# Exercise goal:
Every record below is to be restated verbatim, though its images are not.

# Input data:
= Beginning of Section =
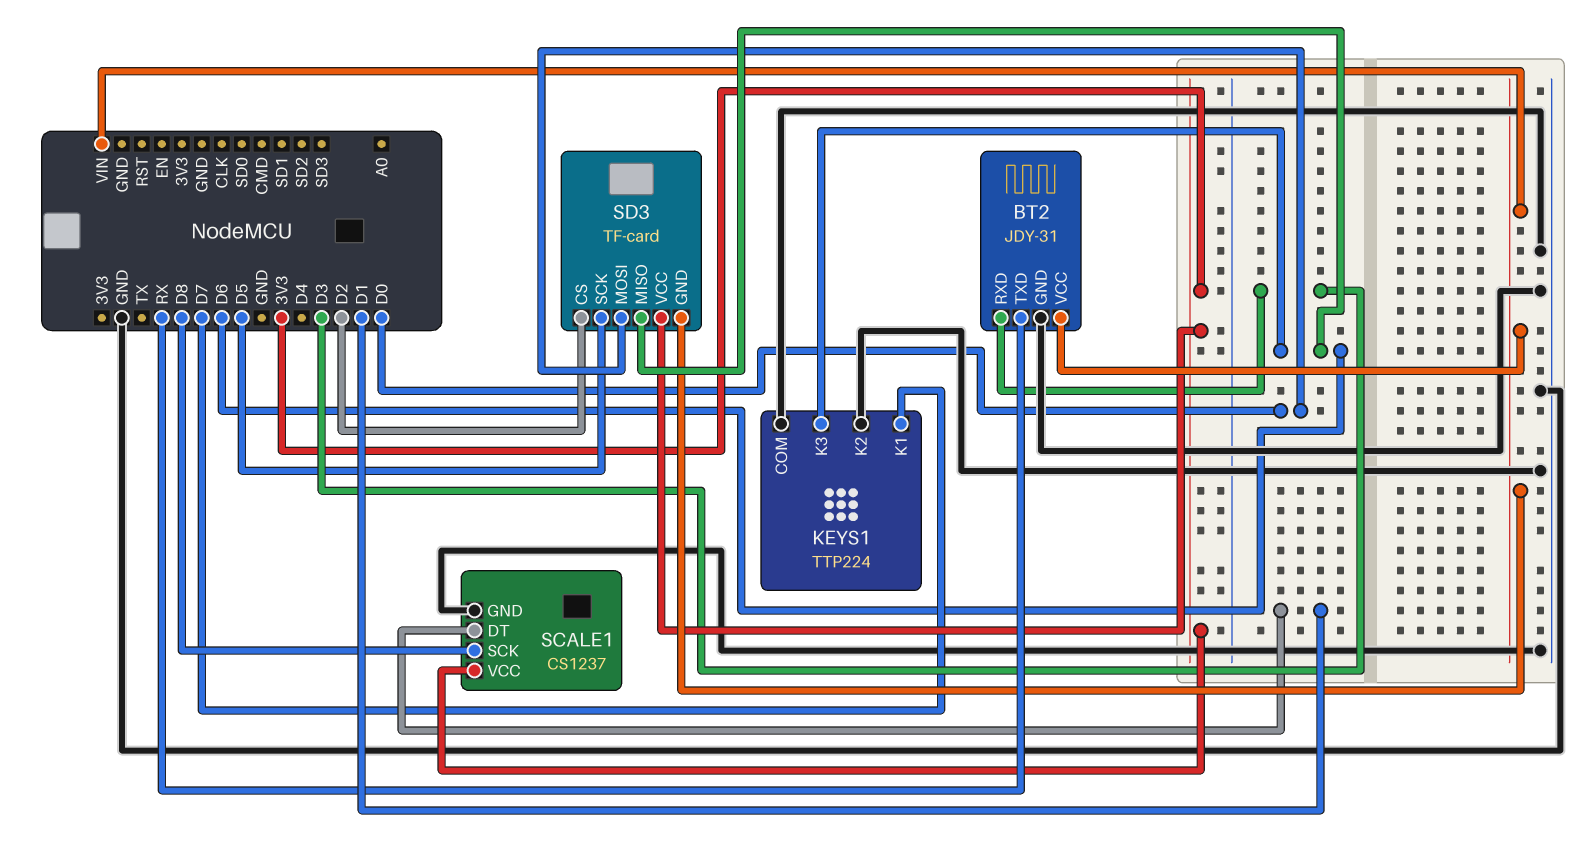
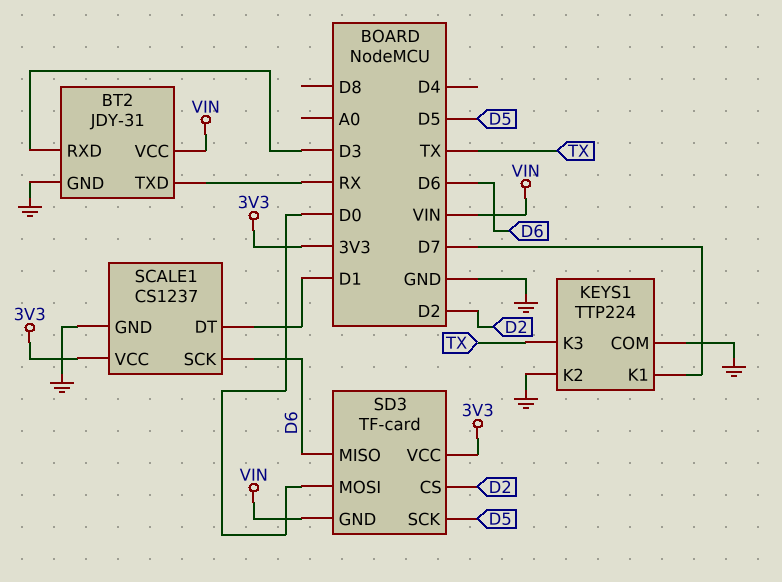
KEYS1 pin K3: D6 -> TX
SCALE1 pin SCK: D8 -> D6

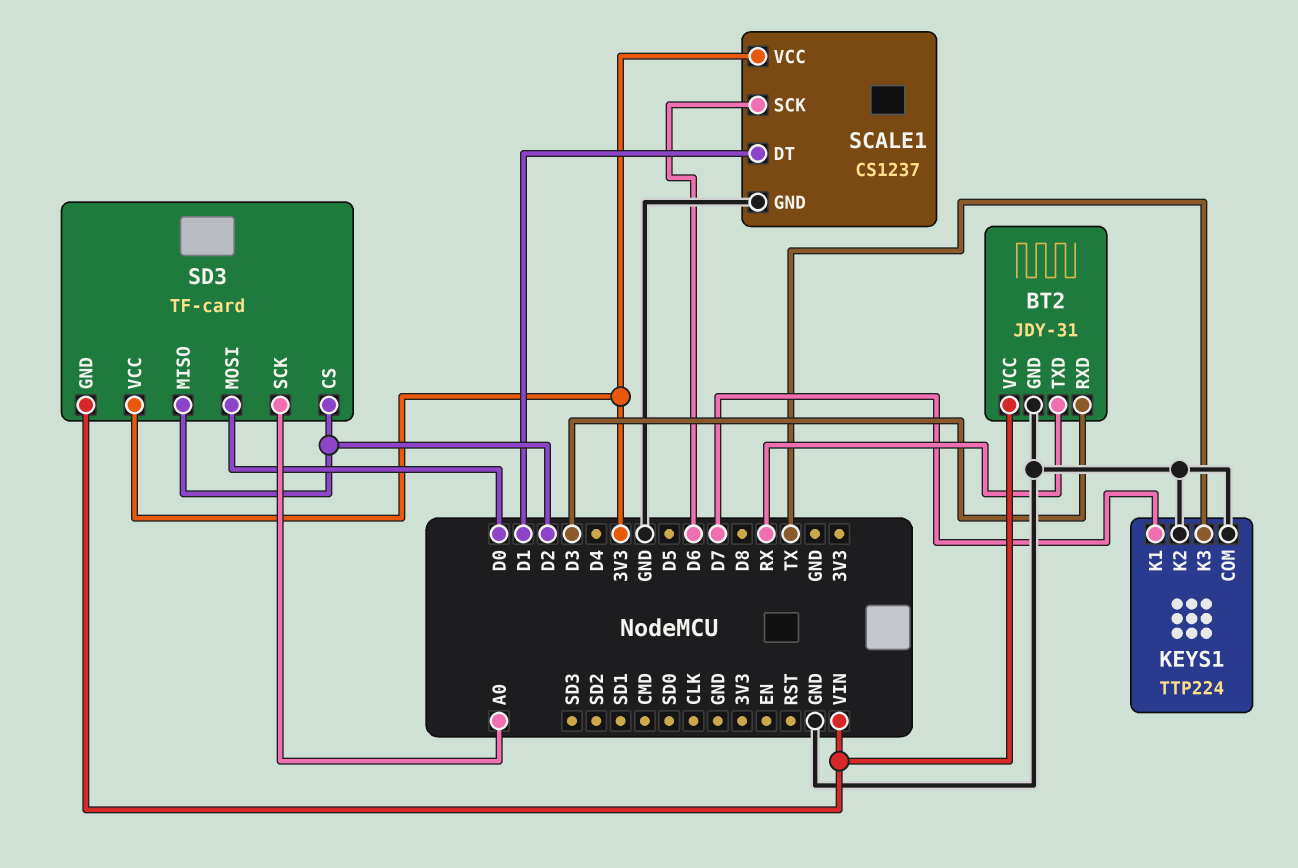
SD3 pin MISO: D6 -> D2
SD3 pin SCK: D5 -> A0

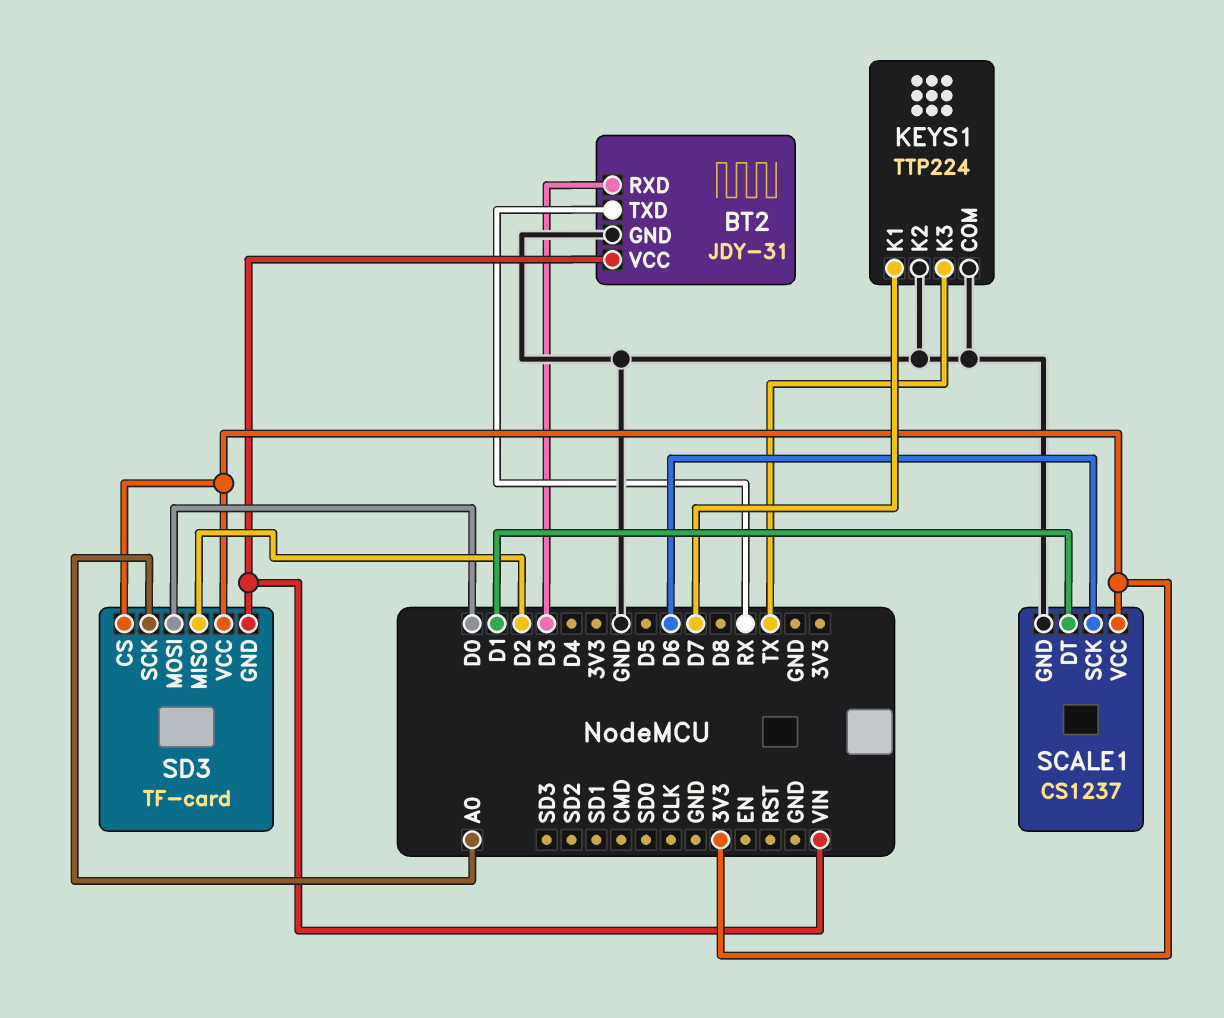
SD3 pin CS: D2 -> 3V3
= End of Section =
# The answer:
KEYS1 pin K3: D6 -> TX
SCALE1 pin SCK: D8 -> D6

SD3 pin MISO: D6 -> D2
SD3 pin SCK: D5 -> A0

SD3 pin CS: D2 -> 3V3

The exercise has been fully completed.